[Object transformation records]
★ ★ ★

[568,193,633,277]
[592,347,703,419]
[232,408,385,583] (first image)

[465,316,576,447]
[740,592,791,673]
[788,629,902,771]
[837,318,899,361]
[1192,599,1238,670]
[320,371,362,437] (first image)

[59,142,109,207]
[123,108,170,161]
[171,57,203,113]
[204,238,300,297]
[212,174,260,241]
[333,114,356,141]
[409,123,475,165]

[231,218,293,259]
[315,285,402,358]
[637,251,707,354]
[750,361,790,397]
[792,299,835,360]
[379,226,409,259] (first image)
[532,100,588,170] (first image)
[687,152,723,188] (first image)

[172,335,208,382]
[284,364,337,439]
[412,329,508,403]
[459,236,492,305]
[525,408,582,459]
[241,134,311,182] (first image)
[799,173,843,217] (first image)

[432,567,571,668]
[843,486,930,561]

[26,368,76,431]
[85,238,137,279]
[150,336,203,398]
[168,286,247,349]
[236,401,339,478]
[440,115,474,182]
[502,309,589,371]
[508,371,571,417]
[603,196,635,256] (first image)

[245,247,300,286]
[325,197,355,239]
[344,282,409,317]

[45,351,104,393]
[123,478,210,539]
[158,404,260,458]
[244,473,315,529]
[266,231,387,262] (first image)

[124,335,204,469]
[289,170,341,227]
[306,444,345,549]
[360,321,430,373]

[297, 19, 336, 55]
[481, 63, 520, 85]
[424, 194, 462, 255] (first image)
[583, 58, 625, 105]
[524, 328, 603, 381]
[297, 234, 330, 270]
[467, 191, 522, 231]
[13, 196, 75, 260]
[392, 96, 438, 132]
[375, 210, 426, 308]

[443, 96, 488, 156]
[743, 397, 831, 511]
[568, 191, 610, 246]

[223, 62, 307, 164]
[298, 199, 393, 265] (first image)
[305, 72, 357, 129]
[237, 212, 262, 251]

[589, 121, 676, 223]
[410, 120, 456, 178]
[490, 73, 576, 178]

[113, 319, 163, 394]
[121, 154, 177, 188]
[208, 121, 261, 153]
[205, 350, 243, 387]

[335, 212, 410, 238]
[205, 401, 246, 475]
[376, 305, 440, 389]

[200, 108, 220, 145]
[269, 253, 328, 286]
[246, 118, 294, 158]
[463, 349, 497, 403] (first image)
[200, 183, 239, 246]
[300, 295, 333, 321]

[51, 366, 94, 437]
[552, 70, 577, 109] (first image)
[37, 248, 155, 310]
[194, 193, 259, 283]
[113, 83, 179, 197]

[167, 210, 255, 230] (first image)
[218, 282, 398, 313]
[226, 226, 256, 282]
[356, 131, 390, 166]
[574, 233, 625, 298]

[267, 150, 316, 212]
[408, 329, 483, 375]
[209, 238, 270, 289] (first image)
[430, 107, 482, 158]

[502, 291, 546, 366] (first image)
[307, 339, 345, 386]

★ ★ ★

ACTIVITY — Nothing in the records should be left out; write all of them out again exactly.

COMPLETED TASK —
[568,193,633,277]
[592,347,703,419]
[232,408,385,583] (first image)

[465,316,576,447]
[740,592,791,673]
[788,629,902,771]
[837,318,899,361]
[1192,599,1238,670]
[320,371,362,437] (first image)

[59,142,109,207]
[123,108,170,161]
[171,57,203,113]
[204,238,300,297]
[212,174,260,241]
[333,114,356,141]
[409,123,475,165]

[231,218,293,259]
[315,285,402,358]
[637,251,707,354]
[750,361,790,397]
[792,299,835,360]
[379,226,409,259] (first image)
[532,100,588,170] (first image)
[687,152,723,188] (first image)

[172,335,208,382]
[284,364,337,439]
[412,329,508,403]
[459,236,492,305]
[525,408,582,459]
[241,134,311,182] (first image)
[799,173,843,217] (first image)

[432,567,571,668]
[843,486,930,561]

[26,368,76,431]
[85,238,137,279]
[150,336,203,398]
[168,286,247,349]
[236,401,339,478]
[440,115,474,182]
[502,309,589,371]
[508,371,571,417]
[603,196,635,256] (first image)

[245,247,300,286]
[325,197,355,239]
[344,282,409,317]

[45,351,104,393]
[123,478,210,539]
[158,404,260,458]
[244,473,315,529]
[266,231,387,262] (first image)

[124,335,204,469]
[289,170,341,227]
[306,444,345,549]
[360,321,430,373]

[297, 19, 336, 55]
[481, 63, 520, 85]
[424, 194, 462, 255] (first image)
[583, 58, 625, 105]
[524, 328, 603, 381]
[297, 234, 330, 270]
[467, 191, 522, 231]
[13, 196, 75, 260]
[392, 96, 438, 132]
[375, 210, 426, 308]

[443, 96, 488, 156]
[743, 397, 831, 511]
[568, 191, 610, 246]

[223, 62, 307, 164]
[298, 199, 393, 265] (first image)
[305, 72, 357, 129]
[237, 212, 262, 251]

[589, 121, 676, 223]
[410, 120, 456, 178]
[490, 73, 576, 178]

[113, 319, 163, 394]
[121, 154, 177, 188]
[208, 121, 261, 153]
[205, 350, 243, 387]

[335, 212, 410, 238]
[205, 401, 246, 475]
[376, 305, 440, 389]

[200, 108, 220, 145]
[269, 253, 328, 286]
[246, 118, 294, 158]
[463, 349, 497, 403] (first image)
[200, 183, 239, 246]
[300, 295, 333, 321]

[51, 366, 94, 437]
[552, 70, 577, 109] (first image)
[37, 248, 155, 310]
[194, 193, 259, 283]
[113, 83, 179, 197]

[167, 210, 255, 230] (first image)
[218, 282, 398, 313]
[226, 226, 256, 282]
[356, 131, 390, 166]
[574, 233, 625, 298]

[267, 150, 316, 212]
[408, 329, 483, 375]
[209, 238, 270, 289] (first image)
[430, 107, 482, 158]

[502, 291, 546, 366] (first image)
[307, 339, 345, 386]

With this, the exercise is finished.